▶ **MATERIAL SUPPLIED**:

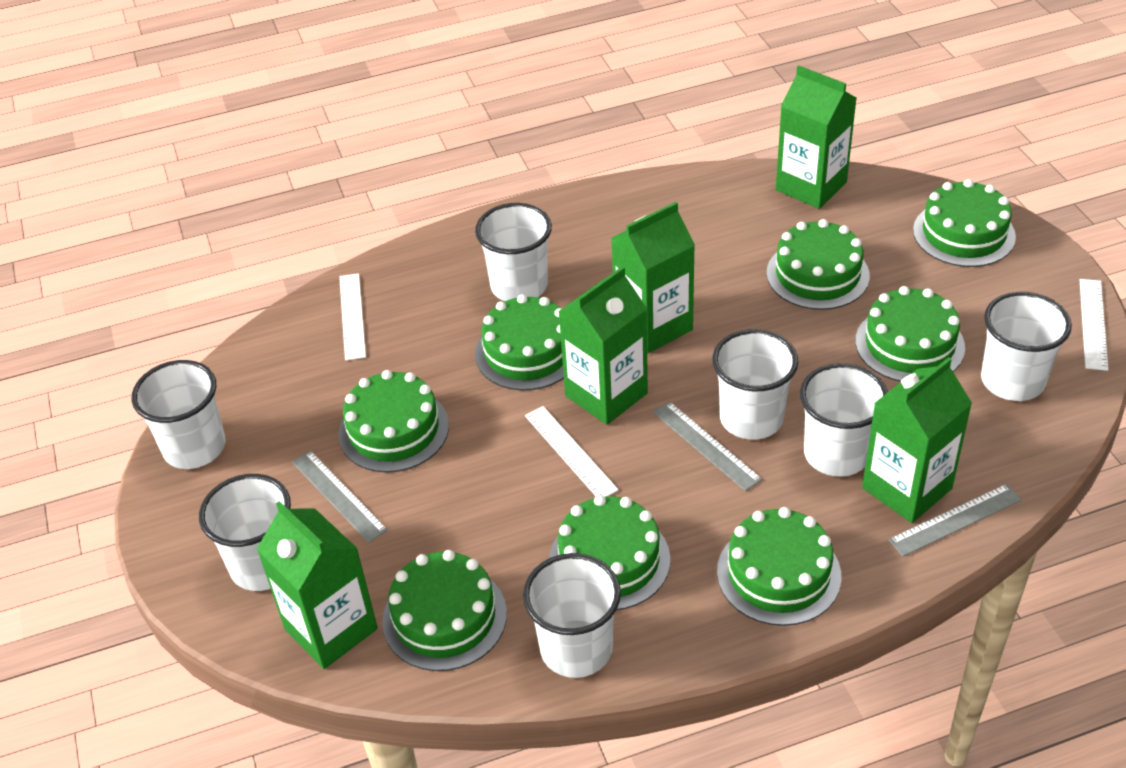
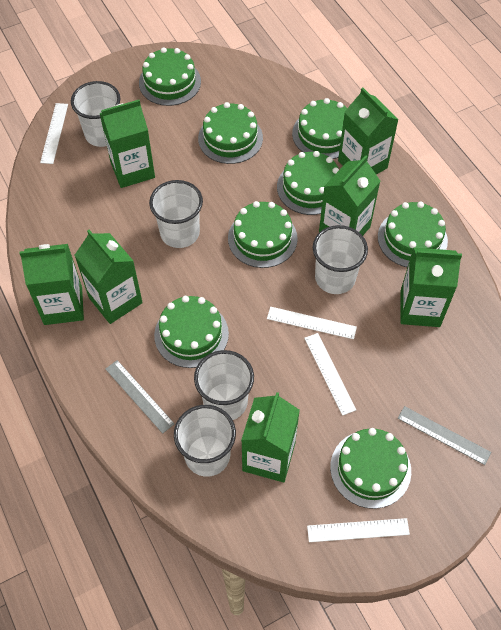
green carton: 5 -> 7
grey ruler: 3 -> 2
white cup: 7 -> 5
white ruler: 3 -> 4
...
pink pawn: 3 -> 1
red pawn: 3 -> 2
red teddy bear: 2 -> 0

▶ **WORK INSTRUCTIONS**: Go to the line in the material above that contains "green carton: 5 -> 7" and copy exactly from there through the line that contains "white ruler: 3 -> 4", stopping after it.

▶ **SOLVED EXERCISE**:
green carton: 5 -> 7
grey ruler: 3 -> 2
white cup: 7 -> 5
white ruler: 3 -> 4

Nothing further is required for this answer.